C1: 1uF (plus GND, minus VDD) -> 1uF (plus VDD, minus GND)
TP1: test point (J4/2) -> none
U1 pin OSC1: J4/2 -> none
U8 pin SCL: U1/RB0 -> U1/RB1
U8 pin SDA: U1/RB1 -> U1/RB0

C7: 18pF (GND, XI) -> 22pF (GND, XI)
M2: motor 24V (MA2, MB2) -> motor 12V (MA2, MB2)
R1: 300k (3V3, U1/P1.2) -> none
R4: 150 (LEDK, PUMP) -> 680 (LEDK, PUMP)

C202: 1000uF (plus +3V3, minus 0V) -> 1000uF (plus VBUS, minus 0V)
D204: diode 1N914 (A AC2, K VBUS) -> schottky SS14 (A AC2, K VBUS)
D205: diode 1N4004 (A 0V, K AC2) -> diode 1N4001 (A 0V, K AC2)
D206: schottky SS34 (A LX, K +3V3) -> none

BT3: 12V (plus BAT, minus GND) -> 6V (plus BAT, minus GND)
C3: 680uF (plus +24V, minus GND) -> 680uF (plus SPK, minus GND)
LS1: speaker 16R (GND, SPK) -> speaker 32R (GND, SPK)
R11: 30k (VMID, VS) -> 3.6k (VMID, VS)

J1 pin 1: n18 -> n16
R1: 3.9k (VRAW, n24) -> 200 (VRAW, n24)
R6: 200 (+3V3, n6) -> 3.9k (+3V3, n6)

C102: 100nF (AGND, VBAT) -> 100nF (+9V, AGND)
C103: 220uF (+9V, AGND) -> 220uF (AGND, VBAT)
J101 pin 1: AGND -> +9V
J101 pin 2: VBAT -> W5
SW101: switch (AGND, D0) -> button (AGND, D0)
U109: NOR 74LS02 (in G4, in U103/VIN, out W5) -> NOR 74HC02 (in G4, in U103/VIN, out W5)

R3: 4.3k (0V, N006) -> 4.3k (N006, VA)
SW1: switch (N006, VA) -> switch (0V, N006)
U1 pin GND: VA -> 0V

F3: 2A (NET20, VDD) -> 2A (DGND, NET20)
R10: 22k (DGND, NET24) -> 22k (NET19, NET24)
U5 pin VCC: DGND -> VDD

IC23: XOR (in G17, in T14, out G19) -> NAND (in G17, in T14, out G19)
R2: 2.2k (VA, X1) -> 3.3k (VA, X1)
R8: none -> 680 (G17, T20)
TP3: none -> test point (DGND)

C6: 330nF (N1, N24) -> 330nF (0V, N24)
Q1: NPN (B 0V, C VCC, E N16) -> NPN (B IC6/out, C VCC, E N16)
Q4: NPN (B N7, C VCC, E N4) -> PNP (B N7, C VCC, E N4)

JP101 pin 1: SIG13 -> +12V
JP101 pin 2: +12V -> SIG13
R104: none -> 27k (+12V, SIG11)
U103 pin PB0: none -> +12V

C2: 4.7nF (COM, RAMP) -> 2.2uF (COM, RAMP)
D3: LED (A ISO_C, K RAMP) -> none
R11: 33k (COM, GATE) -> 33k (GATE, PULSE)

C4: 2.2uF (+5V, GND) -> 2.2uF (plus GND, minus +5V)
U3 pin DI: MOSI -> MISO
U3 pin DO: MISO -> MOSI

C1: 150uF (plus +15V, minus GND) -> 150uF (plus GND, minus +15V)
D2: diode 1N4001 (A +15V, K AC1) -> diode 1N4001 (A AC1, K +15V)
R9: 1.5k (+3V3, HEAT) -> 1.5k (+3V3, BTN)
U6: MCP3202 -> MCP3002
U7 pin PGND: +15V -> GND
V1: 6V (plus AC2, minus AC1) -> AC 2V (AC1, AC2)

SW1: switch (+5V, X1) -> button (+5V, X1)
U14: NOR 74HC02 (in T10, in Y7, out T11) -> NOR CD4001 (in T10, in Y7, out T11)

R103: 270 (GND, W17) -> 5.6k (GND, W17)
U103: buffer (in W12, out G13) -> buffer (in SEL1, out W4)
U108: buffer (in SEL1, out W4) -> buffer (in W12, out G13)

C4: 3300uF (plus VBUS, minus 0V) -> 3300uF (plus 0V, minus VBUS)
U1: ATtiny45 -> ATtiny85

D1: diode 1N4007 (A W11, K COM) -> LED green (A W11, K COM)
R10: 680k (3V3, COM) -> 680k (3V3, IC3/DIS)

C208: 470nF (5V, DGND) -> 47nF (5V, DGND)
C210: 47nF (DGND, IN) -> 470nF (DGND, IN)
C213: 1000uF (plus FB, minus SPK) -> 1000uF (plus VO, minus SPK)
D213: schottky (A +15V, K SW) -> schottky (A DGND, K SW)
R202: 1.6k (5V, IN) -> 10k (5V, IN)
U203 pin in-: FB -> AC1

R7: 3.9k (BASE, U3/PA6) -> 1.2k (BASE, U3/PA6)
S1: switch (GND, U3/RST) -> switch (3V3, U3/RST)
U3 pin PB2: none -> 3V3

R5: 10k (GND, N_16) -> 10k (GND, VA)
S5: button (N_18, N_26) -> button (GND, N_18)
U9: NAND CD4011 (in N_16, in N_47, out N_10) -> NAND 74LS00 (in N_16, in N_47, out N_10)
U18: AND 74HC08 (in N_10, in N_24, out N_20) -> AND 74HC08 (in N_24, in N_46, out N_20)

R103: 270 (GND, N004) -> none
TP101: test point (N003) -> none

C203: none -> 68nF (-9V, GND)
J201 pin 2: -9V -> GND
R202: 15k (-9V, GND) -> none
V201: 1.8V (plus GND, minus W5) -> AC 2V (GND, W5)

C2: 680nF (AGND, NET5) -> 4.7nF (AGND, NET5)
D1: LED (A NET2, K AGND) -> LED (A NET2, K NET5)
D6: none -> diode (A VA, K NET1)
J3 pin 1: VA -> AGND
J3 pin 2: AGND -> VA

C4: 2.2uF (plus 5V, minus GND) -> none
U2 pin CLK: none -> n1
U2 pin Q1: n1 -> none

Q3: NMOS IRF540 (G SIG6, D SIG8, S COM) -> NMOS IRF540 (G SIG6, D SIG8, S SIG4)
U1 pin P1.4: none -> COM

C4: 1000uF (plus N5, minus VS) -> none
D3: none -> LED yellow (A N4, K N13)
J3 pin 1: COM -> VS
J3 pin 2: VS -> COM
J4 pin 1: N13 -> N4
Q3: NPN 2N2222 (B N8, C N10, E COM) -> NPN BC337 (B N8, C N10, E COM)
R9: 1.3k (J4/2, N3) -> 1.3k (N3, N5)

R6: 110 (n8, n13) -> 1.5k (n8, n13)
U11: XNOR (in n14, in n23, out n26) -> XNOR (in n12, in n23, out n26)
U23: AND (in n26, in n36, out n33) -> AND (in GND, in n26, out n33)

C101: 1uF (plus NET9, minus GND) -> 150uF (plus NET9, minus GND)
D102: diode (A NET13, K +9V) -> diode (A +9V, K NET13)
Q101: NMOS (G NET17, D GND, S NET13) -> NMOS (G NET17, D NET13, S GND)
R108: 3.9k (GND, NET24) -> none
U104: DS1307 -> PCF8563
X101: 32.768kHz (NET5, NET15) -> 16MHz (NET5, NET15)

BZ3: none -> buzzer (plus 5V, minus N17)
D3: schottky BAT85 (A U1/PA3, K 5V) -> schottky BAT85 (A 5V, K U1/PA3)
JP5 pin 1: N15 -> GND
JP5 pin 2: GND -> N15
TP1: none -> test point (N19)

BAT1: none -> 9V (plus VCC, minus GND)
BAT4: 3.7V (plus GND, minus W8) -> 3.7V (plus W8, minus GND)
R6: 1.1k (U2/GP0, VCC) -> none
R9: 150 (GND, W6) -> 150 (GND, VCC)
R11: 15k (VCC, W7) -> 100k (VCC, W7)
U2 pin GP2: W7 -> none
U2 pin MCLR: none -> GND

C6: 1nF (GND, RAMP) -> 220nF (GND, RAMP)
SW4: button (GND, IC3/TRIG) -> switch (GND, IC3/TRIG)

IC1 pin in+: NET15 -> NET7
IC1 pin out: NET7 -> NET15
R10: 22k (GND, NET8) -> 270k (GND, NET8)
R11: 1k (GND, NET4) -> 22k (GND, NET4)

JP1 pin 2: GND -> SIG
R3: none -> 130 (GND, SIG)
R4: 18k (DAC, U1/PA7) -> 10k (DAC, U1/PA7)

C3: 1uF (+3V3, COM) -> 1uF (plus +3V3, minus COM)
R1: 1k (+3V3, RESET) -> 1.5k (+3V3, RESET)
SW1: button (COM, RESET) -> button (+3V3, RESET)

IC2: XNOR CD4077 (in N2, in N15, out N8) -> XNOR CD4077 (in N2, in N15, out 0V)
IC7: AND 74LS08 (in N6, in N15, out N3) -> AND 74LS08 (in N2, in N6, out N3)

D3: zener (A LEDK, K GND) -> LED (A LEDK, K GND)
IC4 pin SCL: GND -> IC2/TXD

> **Your assignment**
Determine the number of lines in the data that contain "RAMP" as a word or string, and state only that number.

> **Answer to this exercise**
3